▶ _Dataset extract_:
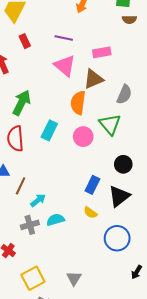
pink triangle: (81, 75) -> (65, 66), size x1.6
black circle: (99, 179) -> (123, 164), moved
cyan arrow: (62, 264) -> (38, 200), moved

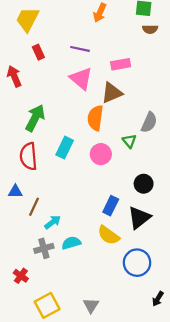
gray semicircle: (124, 94) -> (149, 122), moved
green triangle: (110, 124) -> (129, 141), size x0.6
yellow semicircle: (90, 213) -> (109, 235), size x1.5

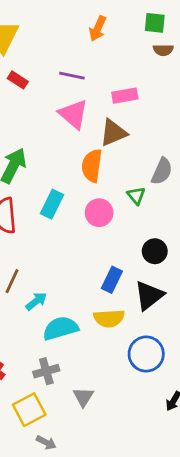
red rectangle: (38, 52) -> (18, 80), turned -32
yellow semicircle: (109, 235) -> (109, 318), turned -40
cyan semicircle: (71, 243) -> (61, 328), size x1.4
gray cross: (44, 248) -> (46, 371), moved
gray triangle: (91, 305) -> (83, 397), moved

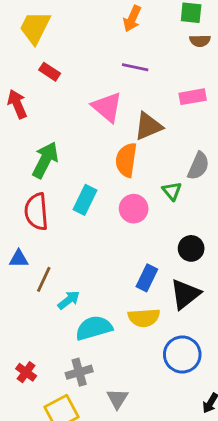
purple line: (72, 76) -> (135, 67), moved
pink rectangle: (125, 96) -> (193, 97), moved

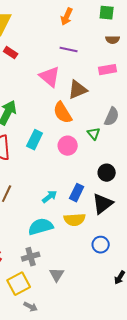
brown semicircle: (200, 41) -> (113, 40), moved
orange semicircle: (126, 160) -> (63, 113), turned -40
cyan arrow: (69, 300) -> (50, 197), moved
blue circle: (182, 355) -> (101, 245), size x0.7

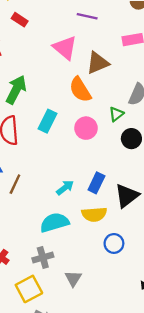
green triangle: (94, 134) -> (116, 114), turned 32
black circle: (107, 173) -> (131, 139), moved
blue circle: (101, 245) -> (114, 243), moved

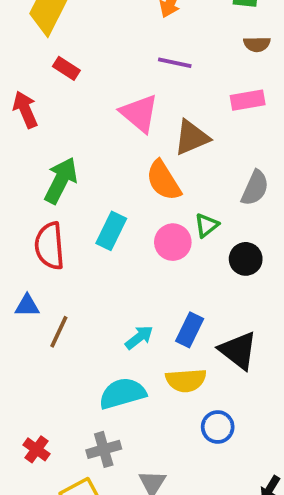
green triangle: (116, 114) -> (206, 225), moved
black triangle: (127, 196) -> (238, 350), turned -44

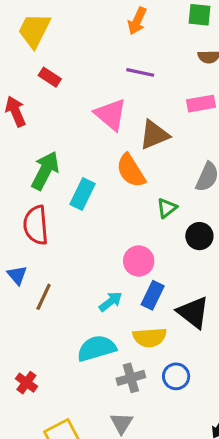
cyan rectangle: (111, 231) -> (83, 194), moved
pink circle: (173, 242) -> (139, 261), moved
blue triangle: (27, 306) -> (17, 275), turned 50
red cross: (36, 449) -> (26, 383), moved
gray cross: (104, 449) -> (131, 378), moved

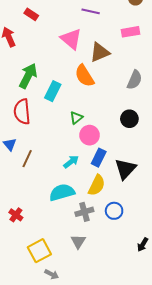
green triangle: (167, 208) -> (76, 118), moved
black triangle: (193, 312) -> (125, 169), turned 35
yellow semicircle: (150, 337) -> (97, 185), turned -60

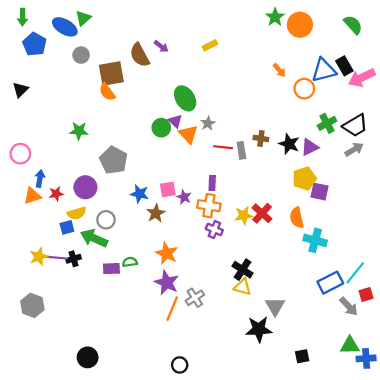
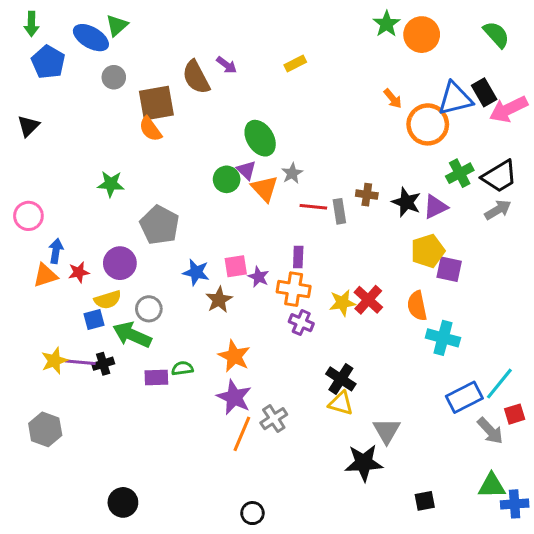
orange circle: (304, 89) -> (428, 124), size x1.4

▶ _Brief_: Leave out the pictures and output the rest of the material exactly as written.

▶ _Response for this exercise_:
pink triangle: (81, 75) -> (65, 66), size x1.6
black circle: (99, 179) -> (123, 164), moved
cyan arrow: (62, 264) -> (38, 200), moved

gray semicircle: (124, 94) -> (149, 122), moved
green triangle: (110, 124) -> (129, 141), size x0.6
yellow semicircle: (90, 213) -> (109, 235), size x1.5

red rectangle: (38, 52) -> (18, 80), turned -32
yellow semicircle: (109, 235) -> (109, 318), turned -40
cyan semicircle: (71, 243) -> (61, 328), size x1.4
gray cross: (44, 248) -> (46, 371), moved
gray triangle: (91, 305) -> (83, 397), moved

purple line: (72, 76) -> (135, 67), moved
pink rectangle: (125, 96) -> (193, 97), moved

brown semicircle: (200, 41) -> (113, 40), moved
orange semicircle: (126, 160) -> (63, 113), turned -40
cyan arrow: (69, 300) -> (50, 197), moved
blue circle: (182, 355) -> (101, 245), size x0.7

green triangle: (94, 134) -> (116, 114), turned 32
black circle: (107, 173) -> (131, 139), moved
blue circle: (101, 245) -> (114, 243), moved

green triangle: (116, 114) -> (206, 225), moved
black triangle: (127, 196) -> (238, 350), turned -44

cyan rectangle: (111, 231) -> (83, 194), moved
pink circle: (173, 242) -> (139, 261), moved
blue triangle: (27, 306) -> (17, 275), turned 50
red cross: (36, 449) -> (26, 383), moved
gray cross: (104, 449) -> (131, 378), moved

green triangle: (167, 208) -> (76, 118), moved
black triangle: (193, 312) -> (125, 169), turned 35
yellow semicircle: (150, 337) -> (97, 185), turned -60

orange circle: (304, 89) -> (428, 124), size x1.4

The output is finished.